[Aerial feature coordinate data]
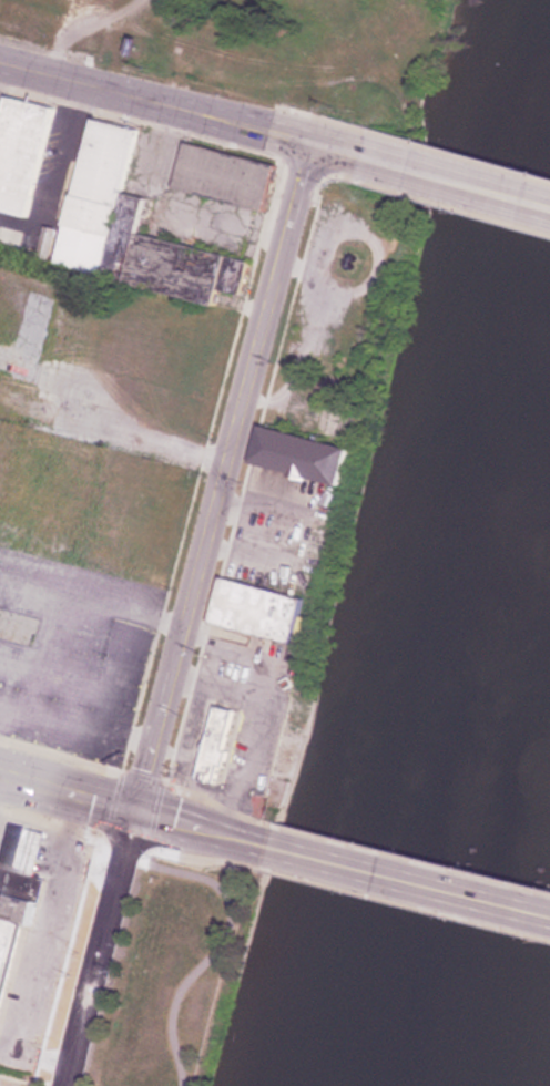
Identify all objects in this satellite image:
road: (181, 110)
building: (21, 152)
building: (223, 177)
road: (456, 182)
building: (122, 227)
building: (68, 333)
building: (12, 398)
building: (305, 452)
building: (257, 610)
road: (193, 616)
building: (218, 743)
river: (471, 752)
road: (134, 811)
building: (22, 847)
road: (409, 881)
building: (15, 907)
parking lot: (11, 1081)

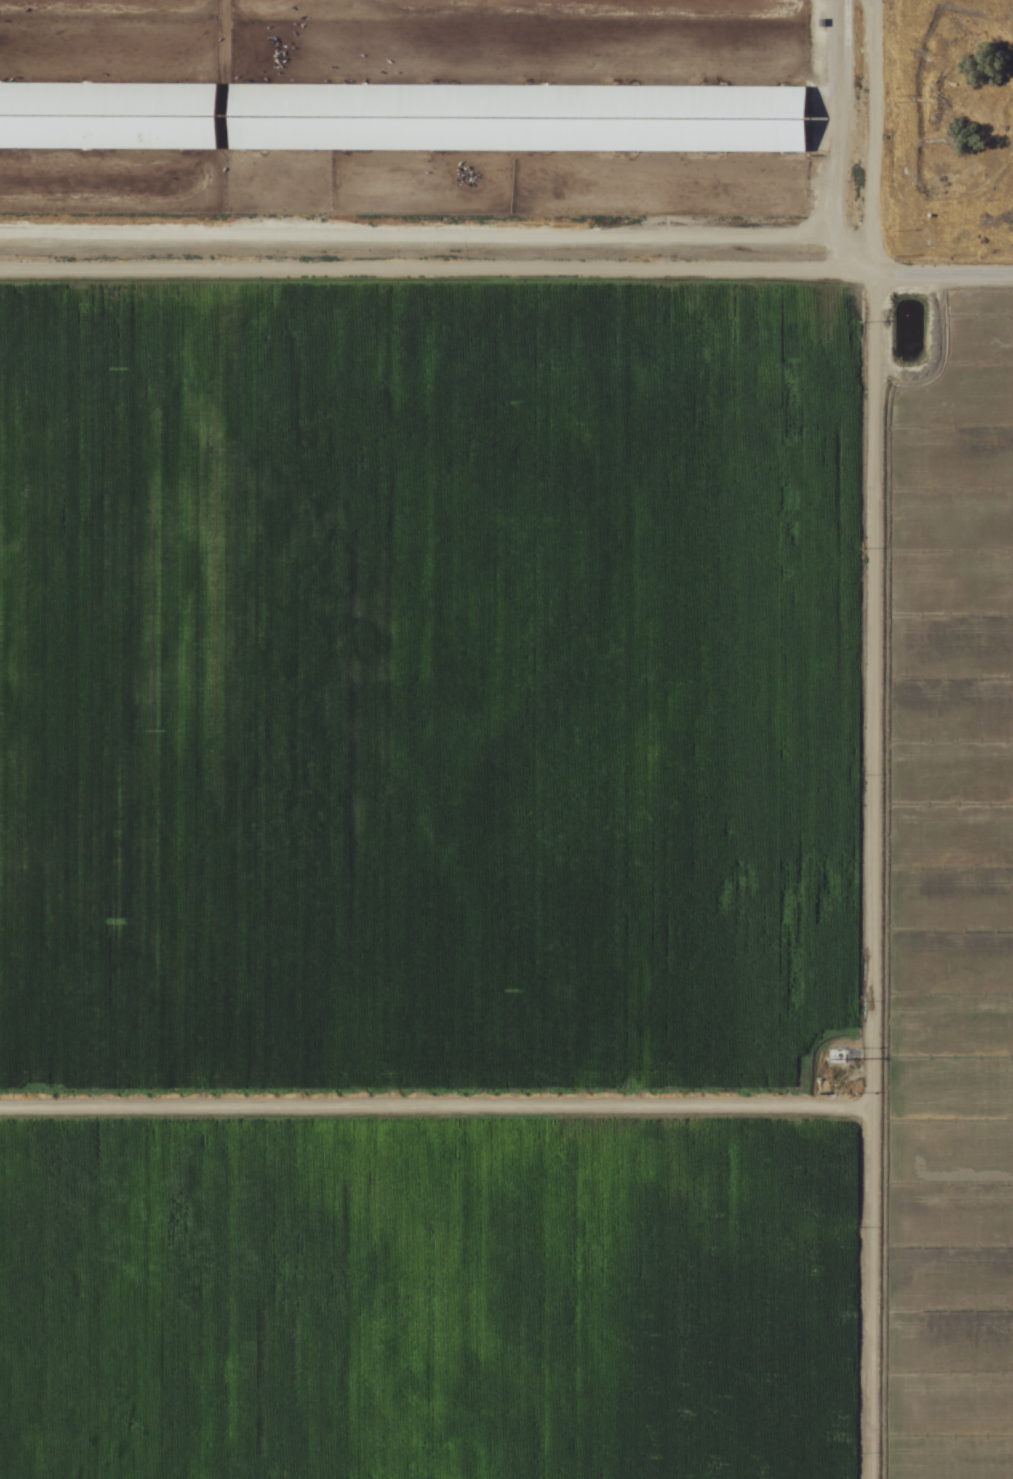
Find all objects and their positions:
building: (107, 117)
building: (515, 119)
road: (825, 121)
road: (510, 244)
road: (880, 877)

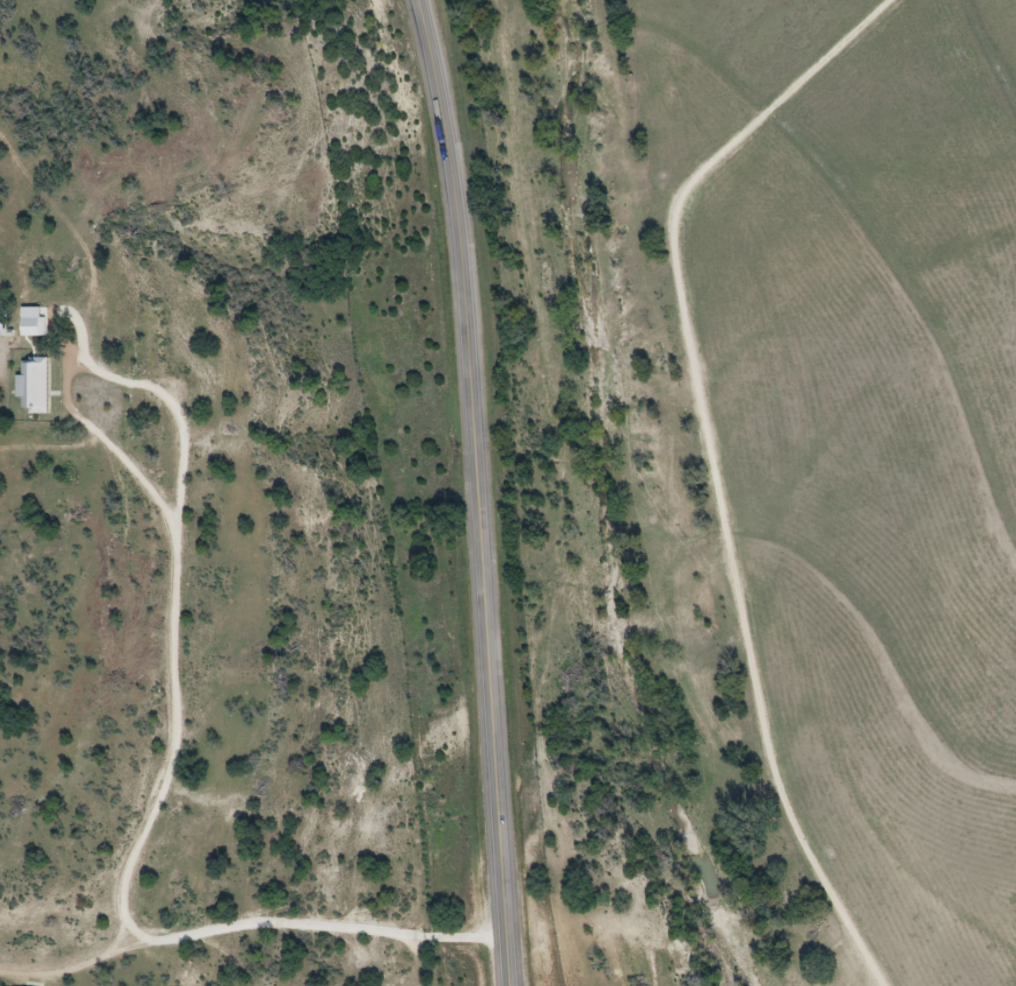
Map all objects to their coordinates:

= Instruction =
Once the pictures are set aside, transcribe the remaining lines above exactly.

= Answer box =
Identify all objects in this satellite image:
road: (181, 110)
building: (21, 152)
building: (223, 177)
road: (456, 182)
building: (122, 227)
building: (68, 333)
building: (12, 398)
building: (305, 452)
building: (257, 610)
road: (193, 616)
building: (218, 743)
river: (471, 752)
road: (134, 811)
building: (22, 847)
road: (409, 881)
building: (15, 907)
parking lot: (11, 1081)

Find all objects and their positions:
building: (107, 117)
building: (515, 119)
road: (825, 121)
road: (510, 244)
road: (880, 877)

Map all objects to their coordinates:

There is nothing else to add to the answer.